Read through the records. Copy each line that has the word "DRIVER".

Given data —
┌──

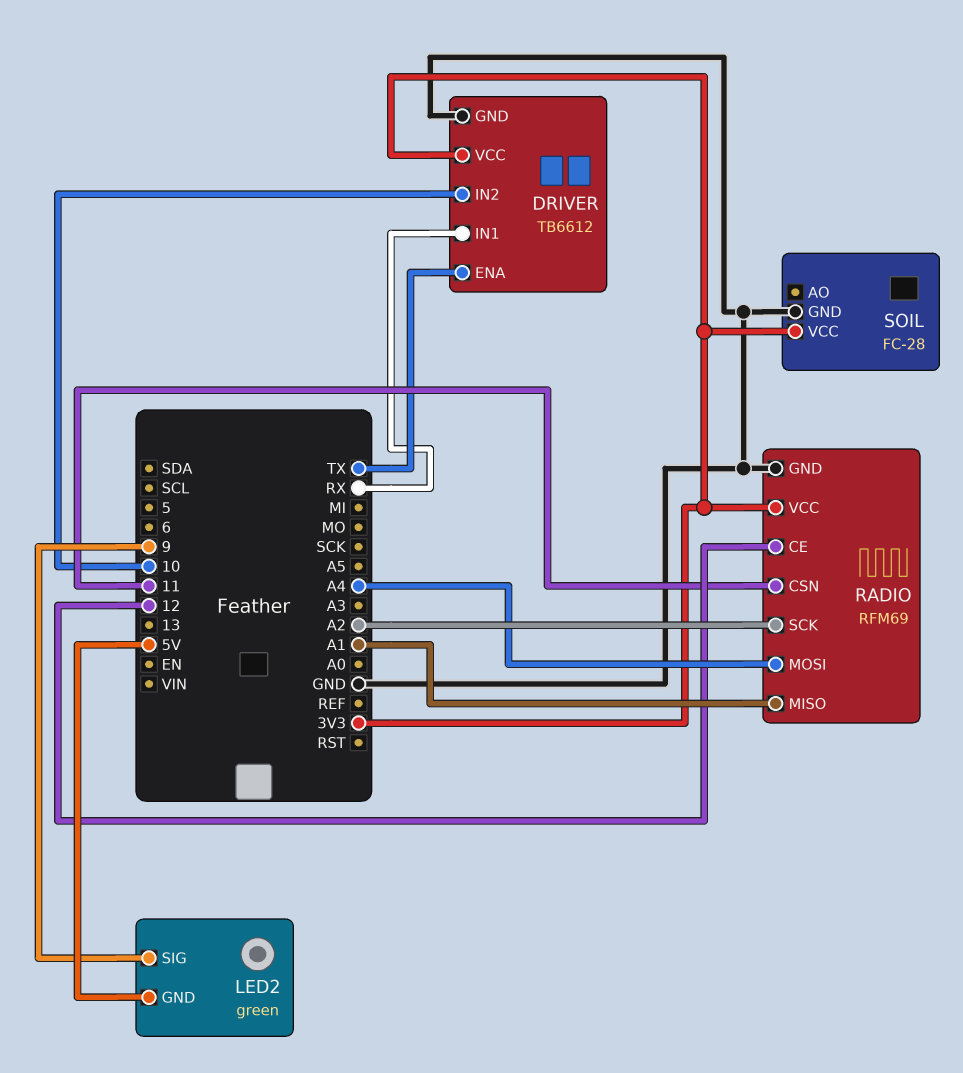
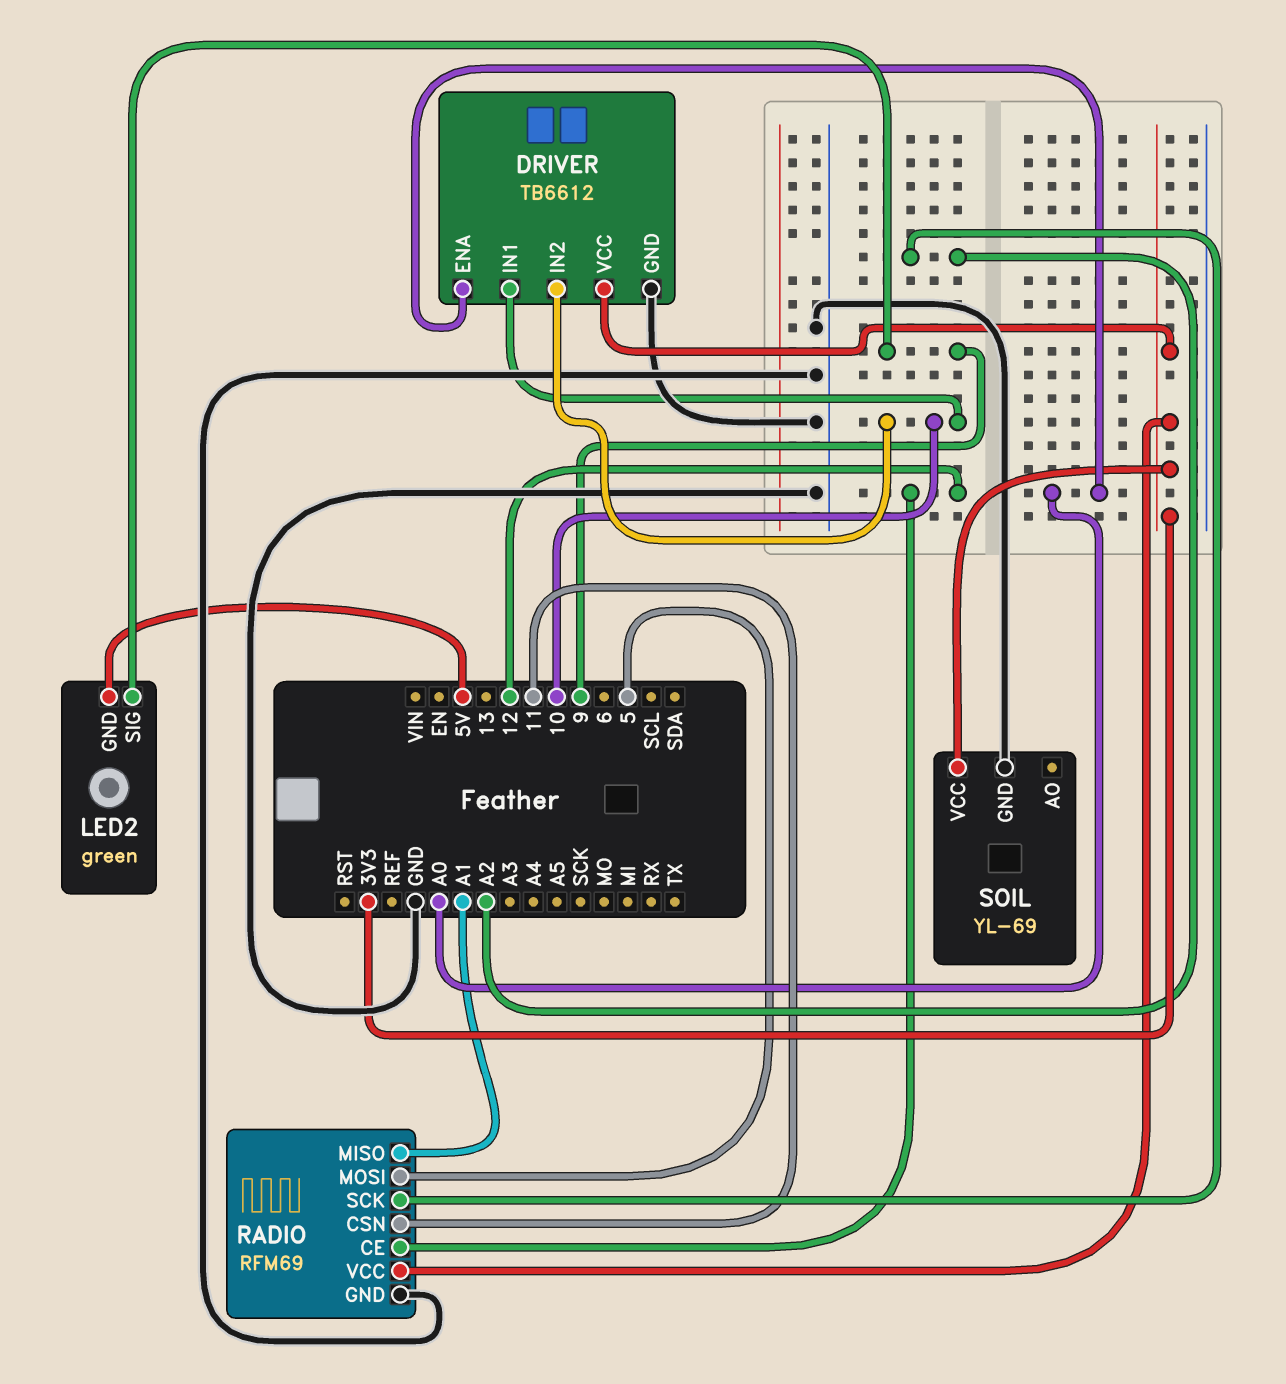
DRIVER pin ENA: TX -> A0
DRIVER pin IN1: RX -> 10
RADIO pin MOSI: A4 -> 5
SOIL: FC-28 -> YL-69

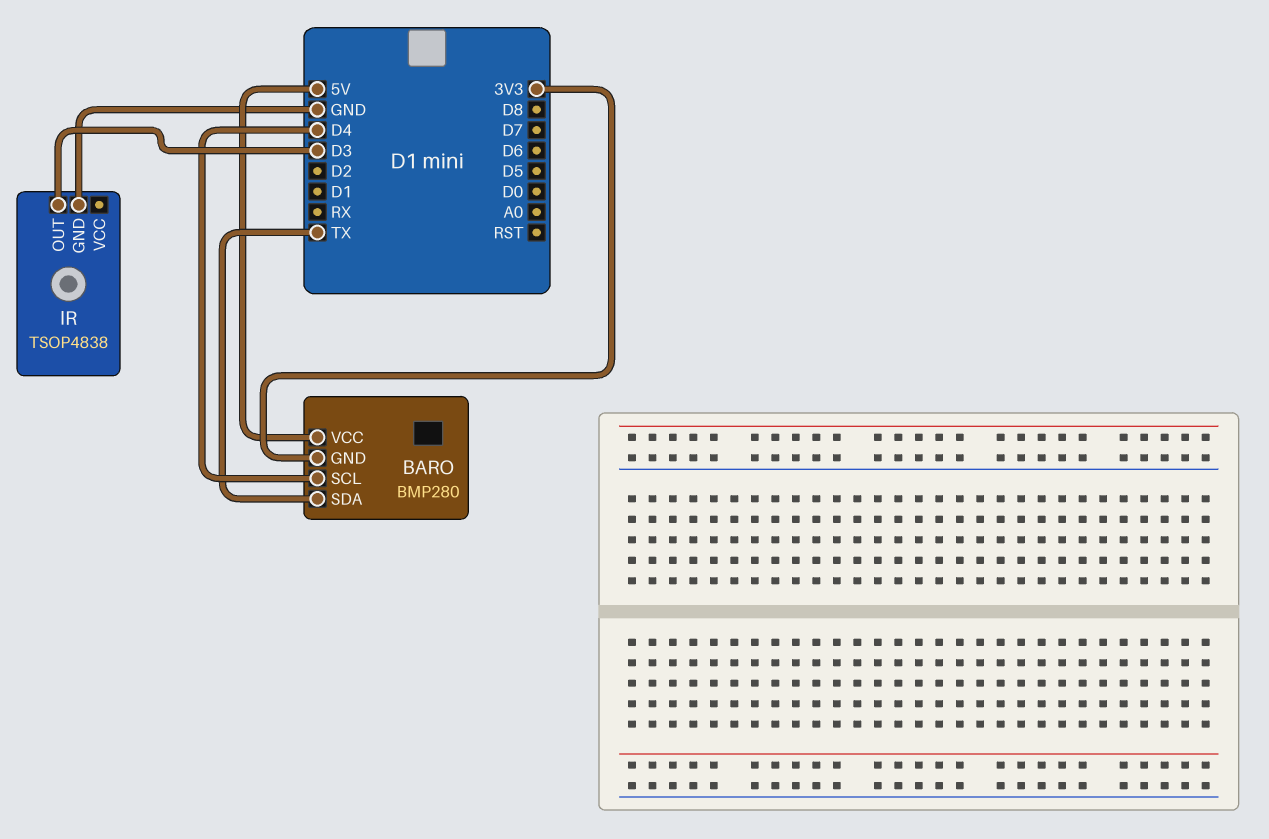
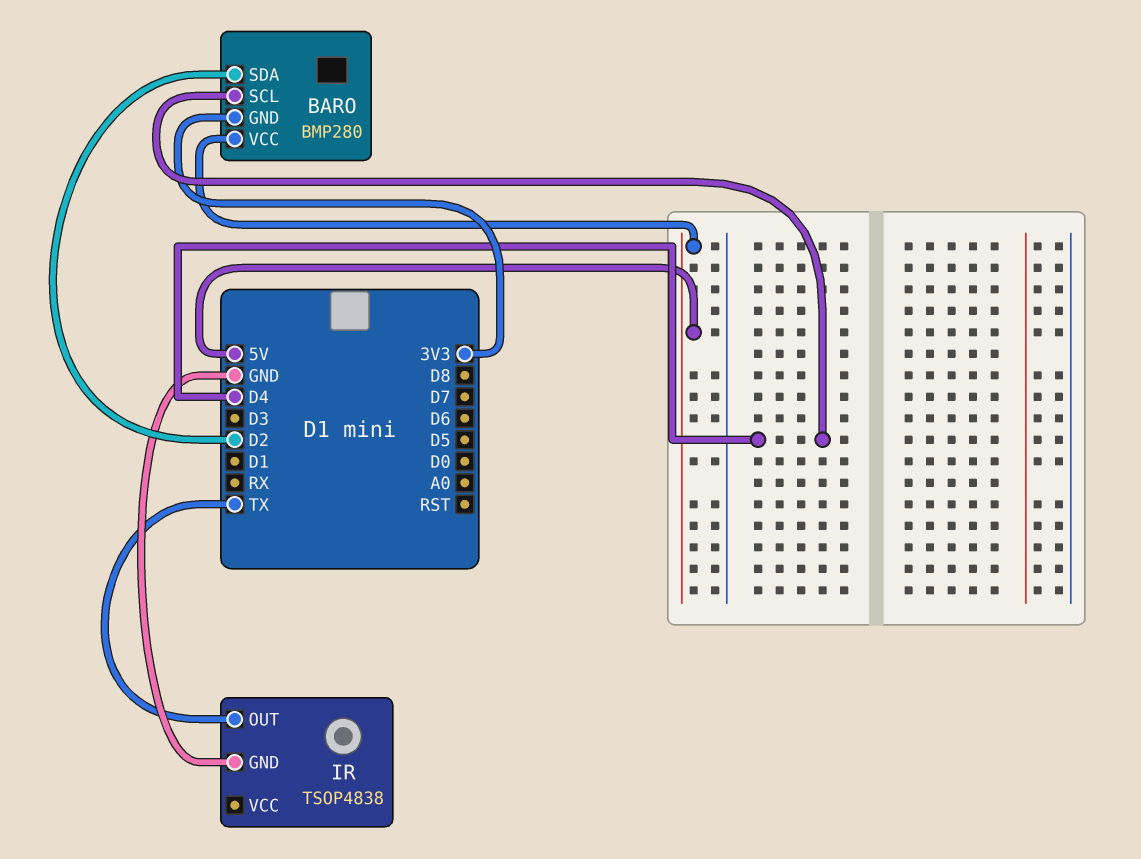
BARO pin SDA: TX -> D2
IR pin OUT: D3 -> TX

└──

Final answer —
DRIVER pin ENA: TX -> A0
DRIVER pin IN1: RX -> 10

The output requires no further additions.